Exercise description =
Find the line with "none -> pink round brick A5 level 1" in the records below. Output exactly from there until after the line with "pink plate L2", without pictures.

(Source records)
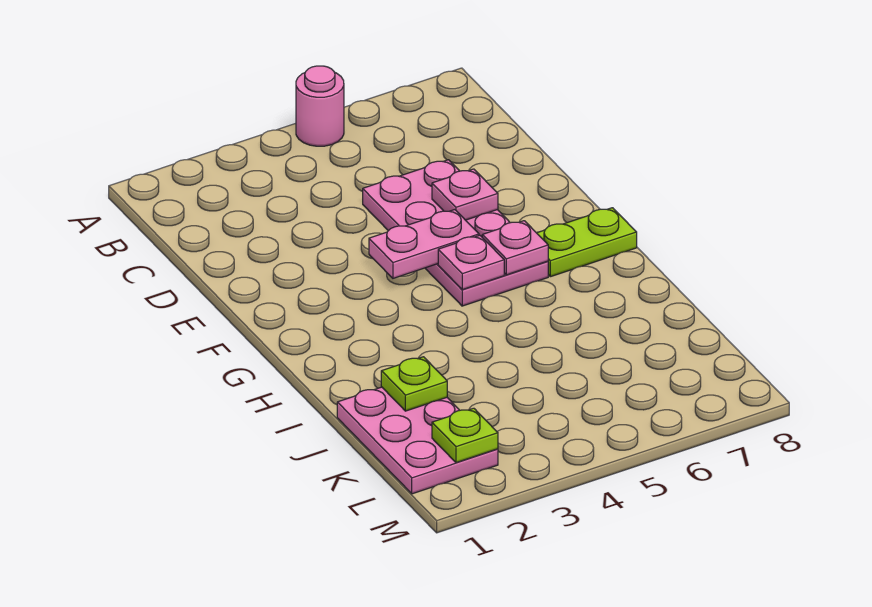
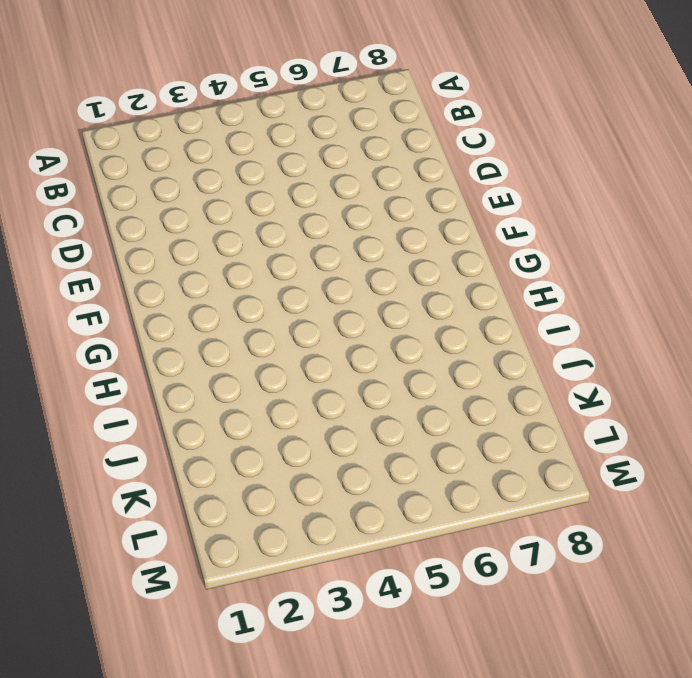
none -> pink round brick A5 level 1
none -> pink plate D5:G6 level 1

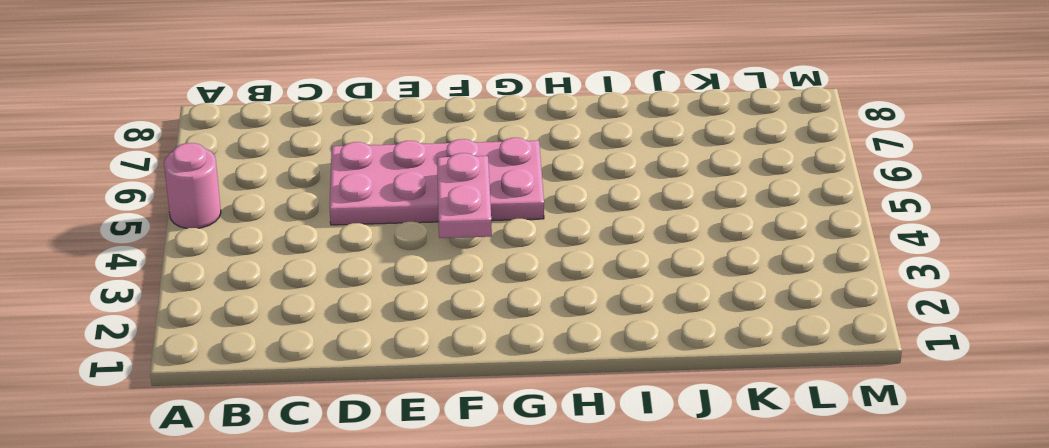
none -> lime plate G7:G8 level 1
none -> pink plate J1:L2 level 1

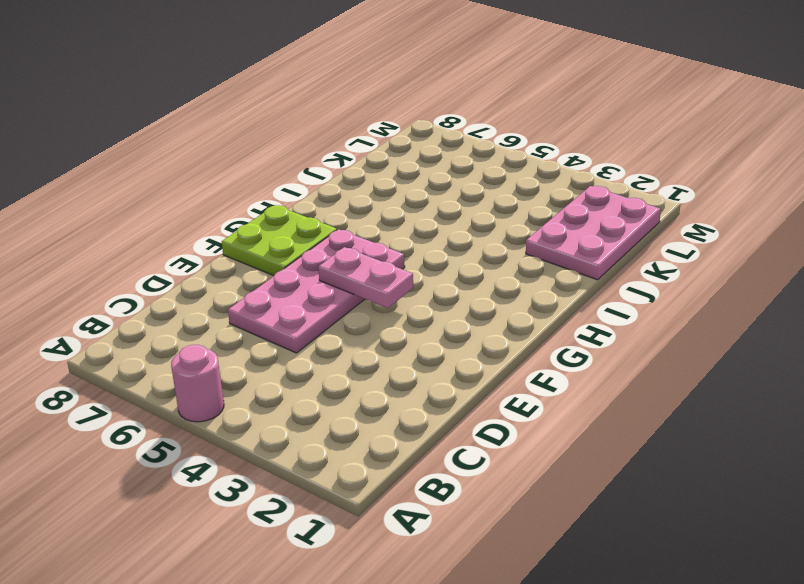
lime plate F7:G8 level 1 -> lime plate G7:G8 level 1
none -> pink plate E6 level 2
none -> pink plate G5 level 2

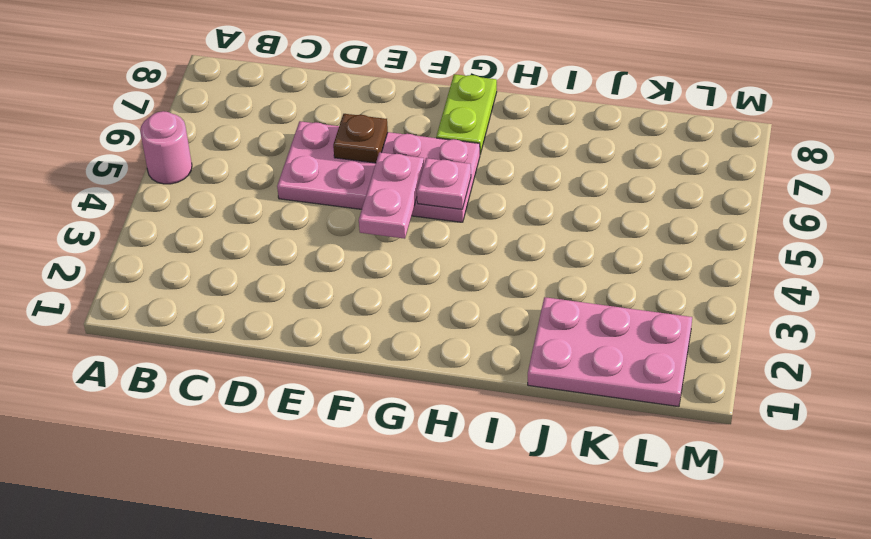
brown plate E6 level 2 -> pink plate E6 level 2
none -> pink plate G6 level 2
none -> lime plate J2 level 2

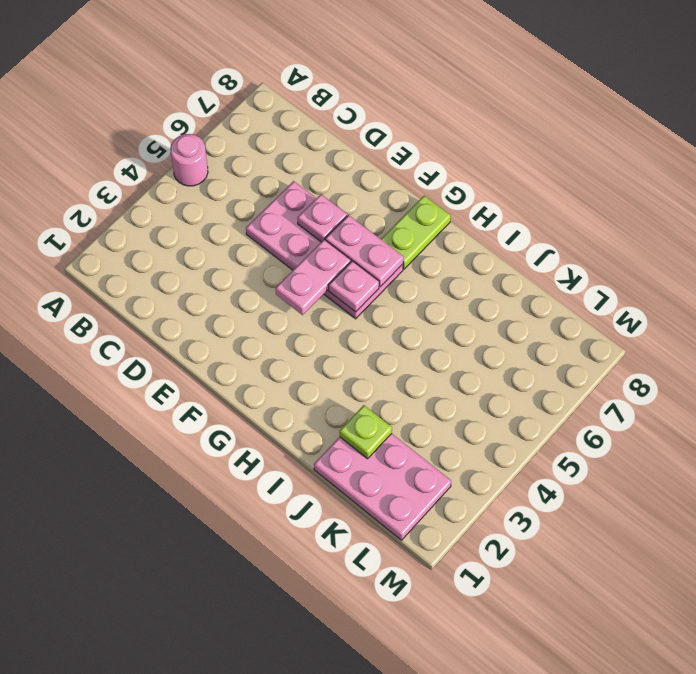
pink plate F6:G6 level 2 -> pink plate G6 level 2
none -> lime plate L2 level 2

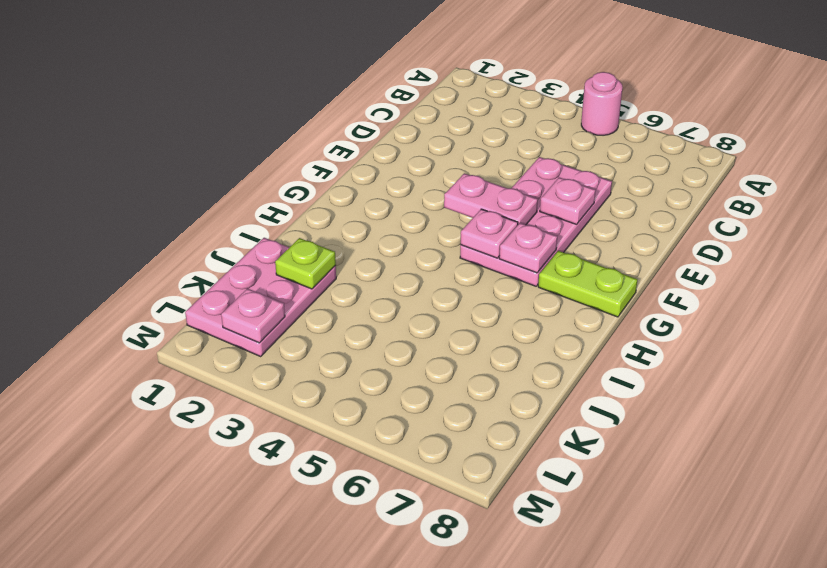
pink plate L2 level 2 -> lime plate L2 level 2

* * *

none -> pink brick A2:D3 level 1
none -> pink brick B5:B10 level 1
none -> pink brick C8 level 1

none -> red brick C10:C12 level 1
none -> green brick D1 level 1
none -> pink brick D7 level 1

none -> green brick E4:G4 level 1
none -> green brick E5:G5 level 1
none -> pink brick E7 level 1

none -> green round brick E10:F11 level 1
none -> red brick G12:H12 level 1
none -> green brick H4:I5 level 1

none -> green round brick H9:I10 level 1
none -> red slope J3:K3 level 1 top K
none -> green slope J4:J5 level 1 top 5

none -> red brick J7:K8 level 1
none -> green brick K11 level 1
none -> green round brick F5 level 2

==

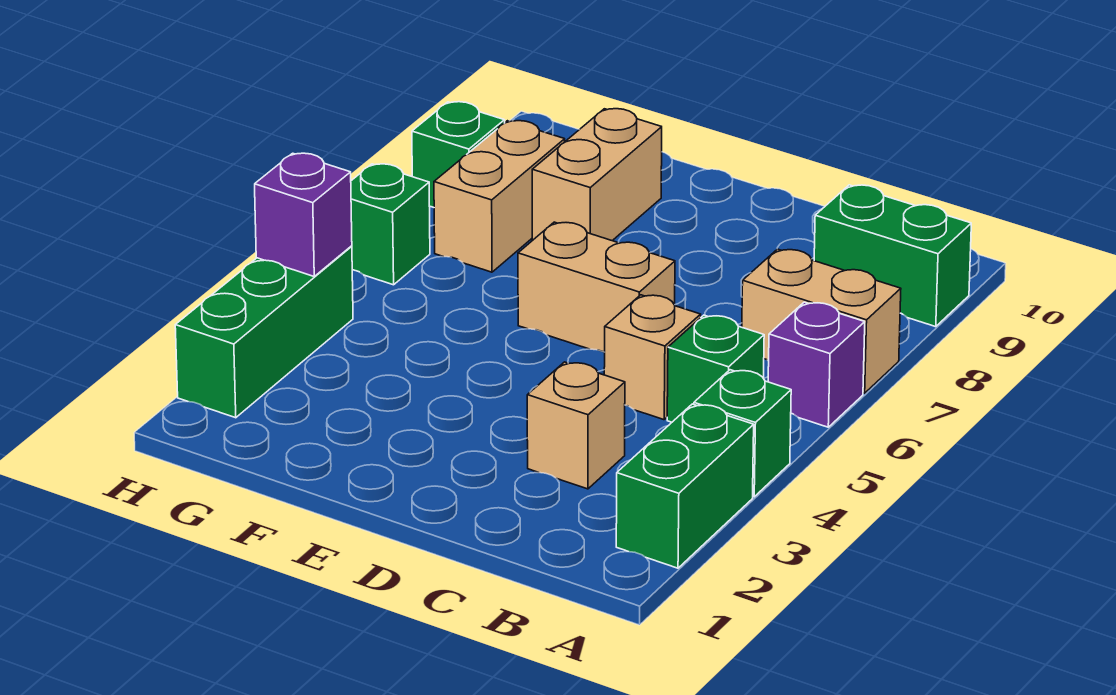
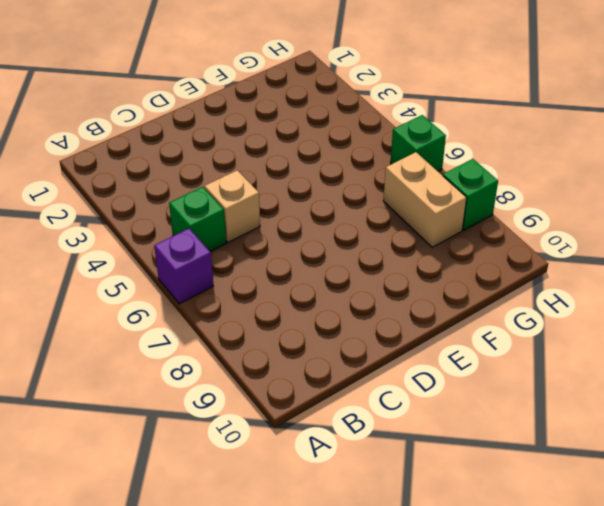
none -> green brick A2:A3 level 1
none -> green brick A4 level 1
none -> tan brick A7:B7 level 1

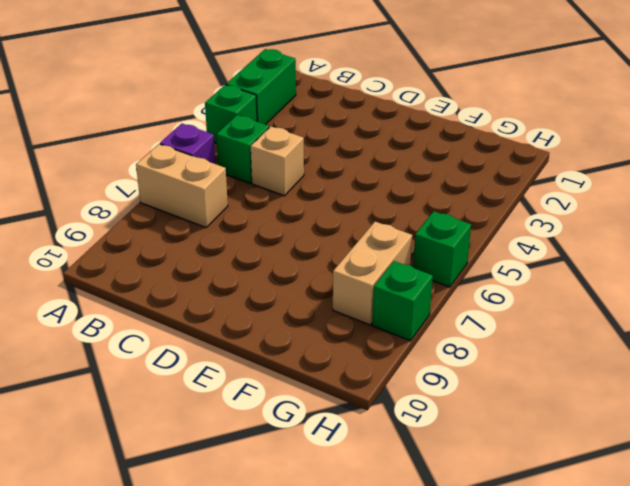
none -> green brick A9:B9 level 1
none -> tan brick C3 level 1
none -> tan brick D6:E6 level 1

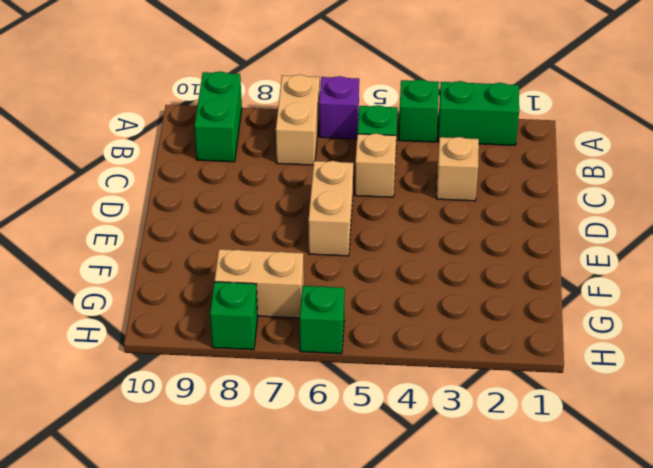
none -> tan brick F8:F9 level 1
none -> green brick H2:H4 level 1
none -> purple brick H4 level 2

Result of the exercise =
none -> pink round brick A5 level 1
none -> pink plate D5:G6 level 1

none -> lime plate G7:G8 level 1
none -> pink plate J1:L2 level 1

lime plate F7:G8 level 1 -> lime plate G7:G8 level 1
none -> pink plate E6 level 2
none -> pink plate G5 level 2

brown plate E6 level 2 -> pink plate E6 level 2
none -> pink plate G6 level 2
none -> lime plate J2 level 2

pink plate F6:G6 level 2 -> pink plate G6 level 2
none -> lime plate L2 level 2

pink plate L2 level 2 -> lime plate L2 level 2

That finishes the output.